INFORMATION below:

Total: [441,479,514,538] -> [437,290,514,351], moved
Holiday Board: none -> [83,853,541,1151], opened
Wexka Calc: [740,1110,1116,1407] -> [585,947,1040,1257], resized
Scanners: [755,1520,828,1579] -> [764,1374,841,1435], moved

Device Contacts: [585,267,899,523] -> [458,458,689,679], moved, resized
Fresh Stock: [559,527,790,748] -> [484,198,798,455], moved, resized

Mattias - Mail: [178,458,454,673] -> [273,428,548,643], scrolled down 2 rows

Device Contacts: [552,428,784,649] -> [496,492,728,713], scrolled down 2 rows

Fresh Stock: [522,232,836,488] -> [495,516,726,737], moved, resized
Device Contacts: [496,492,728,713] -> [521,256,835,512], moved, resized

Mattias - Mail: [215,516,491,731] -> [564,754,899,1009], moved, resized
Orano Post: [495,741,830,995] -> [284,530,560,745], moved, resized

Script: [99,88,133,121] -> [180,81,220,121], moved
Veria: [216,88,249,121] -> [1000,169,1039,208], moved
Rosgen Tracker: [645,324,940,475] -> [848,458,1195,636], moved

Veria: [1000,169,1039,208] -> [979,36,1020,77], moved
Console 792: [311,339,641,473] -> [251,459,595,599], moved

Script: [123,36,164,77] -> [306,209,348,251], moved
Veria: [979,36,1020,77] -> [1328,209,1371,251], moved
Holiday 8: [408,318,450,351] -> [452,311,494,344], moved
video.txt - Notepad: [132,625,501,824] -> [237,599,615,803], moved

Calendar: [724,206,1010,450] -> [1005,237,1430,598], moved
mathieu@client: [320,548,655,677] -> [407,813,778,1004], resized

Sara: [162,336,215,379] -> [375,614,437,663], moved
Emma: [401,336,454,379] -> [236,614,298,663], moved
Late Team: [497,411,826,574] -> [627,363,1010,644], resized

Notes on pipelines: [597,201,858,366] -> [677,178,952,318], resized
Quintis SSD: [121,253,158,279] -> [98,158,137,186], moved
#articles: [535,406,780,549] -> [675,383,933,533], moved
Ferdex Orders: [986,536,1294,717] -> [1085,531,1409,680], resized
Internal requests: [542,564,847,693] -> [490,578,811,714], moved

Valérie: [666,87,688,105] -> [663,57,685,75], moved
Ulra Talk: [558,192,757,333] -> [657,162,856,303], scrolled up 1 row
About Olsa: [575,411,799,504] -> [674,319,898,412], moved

End of INFORMATION.

◆ **TASK OBJECTIVE**: All entries given above are to be printed again exactly.

◆ **SOLUTION FOR THIS PROBLEM**:
Total: [441,479,514,538] -> [437,290,514,351], moved
Holiday Board: none -> [83,853,541,1151], opened
Wexka Calc: [740,1110,1116,1407] -> [585,947,1040,1257], resized
Scanners: [755,1520,828,1579] -> [764,1374,841,1435], moved

Device Contacts: [585,267,899,523] -> [458,458,689,679], moved, resized
Fresh Stock: [559,527,790,748] -> [484,198,798,455], moved, resized

Mattias - Mail: [178,458,454,673] -> [273,428,548,643], scrolled down 2 rows

Device Contacts: [552,428,784,649] -> [496,492,728,713], scrolled down 2 rows

Fresh Stock: [522,232,836,488] -> [495,516,726,737], moved, resized
Device Contacts: [496,492,728,713] -> [521,256,835,512], moved, resized

Mattias - Mail: [215,516,491,731] -> [564,754,899,1009], moved, resized
Orano Post: [495,741,830,995] -> [284,530,560,745], moved, resized

Script: [99,88,133,121] -> [180,81,220,121], moved
Veria: [216,88,249,121] -> [1000,169,1039,208], moved
Rosgen Tracker: [645,324,940,475] -> [848,458,1195,636], moved

Veria: [1000,169,1039,208] -> [979,36,1020,77], moved
Console 792: [311,339,641,473] -> [251,459,595,599], moved

Script: [123,36,164,77] -> [306,209,348,251], moved
Veria: [979,36,1020,77] -> [1328,209,1371,251], moved
Holiday 8: [408,318,450,351] -> [452,311,494,344], moved
video.txt - Notepad: [132,625,501,824] -> [237,599,615,803], moved

Calendar: [724,206,1010,450] -> [1005,237,1430,598], moved
mathieu@client: [320,548,655,677] -> [407,813,778,1004], resized

Sara: [162,336,215,379] -> [375,614,437,663], moved
Emma: [401,336,454,379] -> [236,614,298,663], moved
Late Team: [497,411,826,574] -> [627,363,1010,644], resized

Notes on pipelines: [597,201,858,366] -> [677,178,952,318], resized
Quintis SSD: [121,253,158,279] -> [98,158,137,186], moved
#articles: [535,406,780,549] -> [675,383,933,533], moved
Ferdex Orders: [986,536,1294,717] -> [1085,531,1409,680], resized
Internal requests: [542,564,847,693] -> [490,578,811,714], moved

Valérie: [666,87,688,105] -> [663,57,685,75], moved
Ulra Talk: [558,192,757,333] -> [657,162,856,303], scrolled up 1 row
About Olsa: [575,411,799,504] -> [674,319,898,412], moved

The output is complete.